Material supplied START
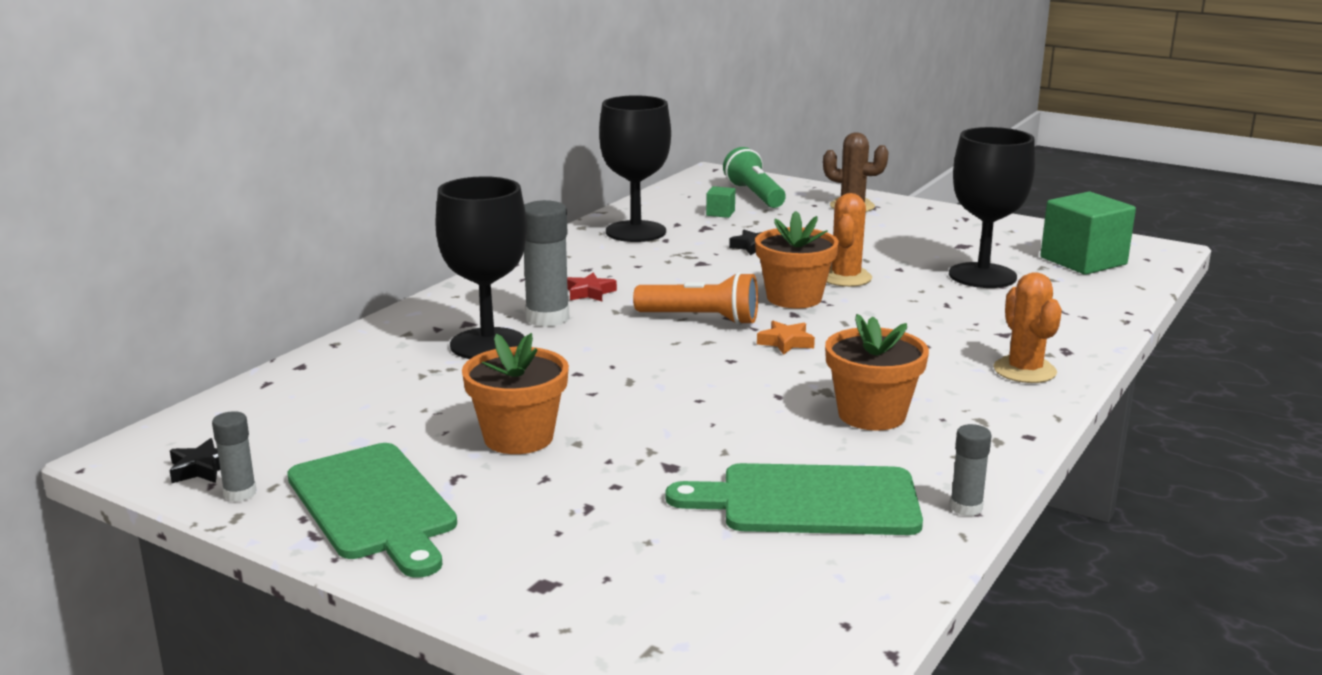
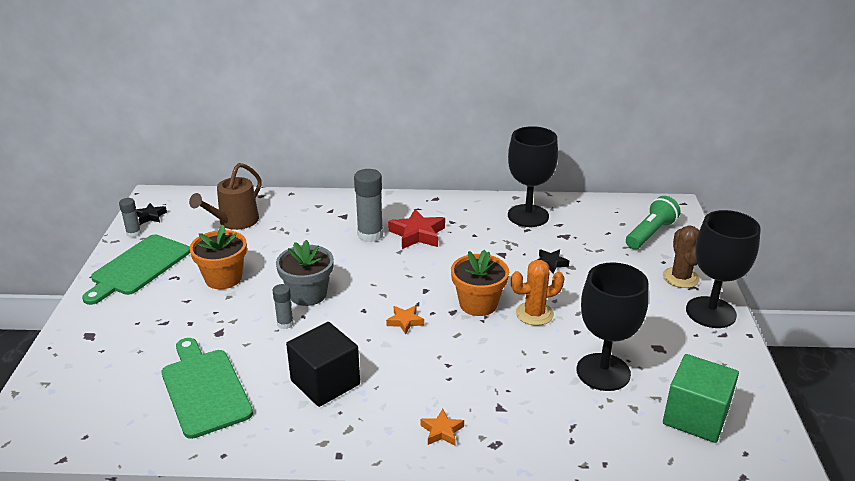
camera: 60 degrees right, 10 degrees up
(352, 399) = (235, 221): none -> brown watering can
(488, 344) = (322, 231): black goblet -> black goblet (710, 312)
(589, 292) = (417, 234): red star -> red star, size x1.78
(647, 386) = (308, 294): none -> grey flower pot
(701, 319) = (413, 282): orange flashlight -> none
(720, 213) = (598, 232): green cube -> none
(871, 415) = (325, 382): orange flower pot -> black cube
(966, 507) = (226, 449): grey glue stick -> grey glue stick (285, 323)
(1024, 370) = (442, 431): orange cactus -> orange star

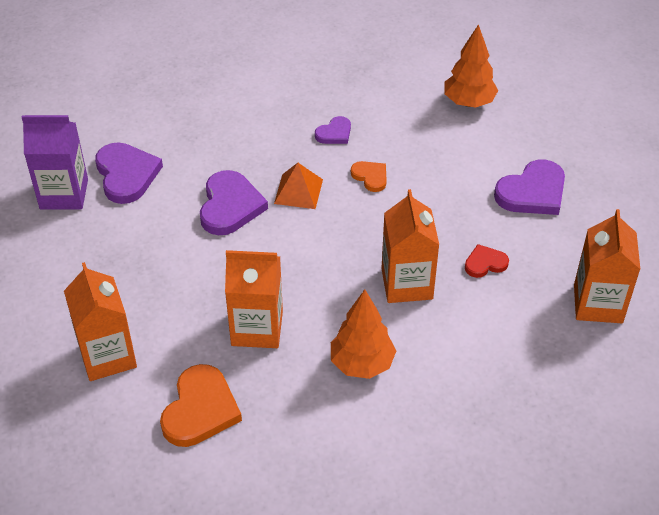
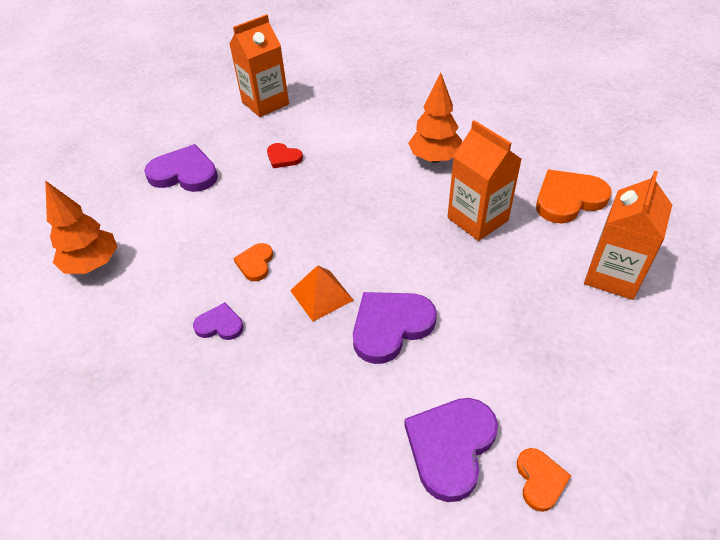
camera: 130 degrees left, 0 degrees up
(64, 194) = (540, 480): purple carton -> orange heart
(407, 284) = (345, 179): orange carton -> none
Material supplied END
### About this exercise
The entries above need to be repeated in full, word for word. Skip the images.

### Response to the task
camera: 60 degrees right, 10 degrees up
(352, 399) = (235, 221): none -> brown watering can
(488, 344) = (322, 231): black goblet -> black goblet (710, 312)
(589, 292) = (417, 234): red star -> red star, size x1.78
(647, 386) = (308, 294): none -> grey flower pot
(701, 319) = (413, 282): orange flashlight -> none
(720, 213) = (598, 232): green cube -> none
(871, 415) = (325, 382): orange flower pot -> black cube
(966, 507) = (226, 449): grey glue stick -> grey glue stick (285, 323)
(1024, 370) = (442, 431): orange cactus -> orange star

camera: 130 degrees left, 0 degrees up
(64, 194) = (540, 480): purple carton -> orange heart
(407, 284) = (345, 179): orange carton -> none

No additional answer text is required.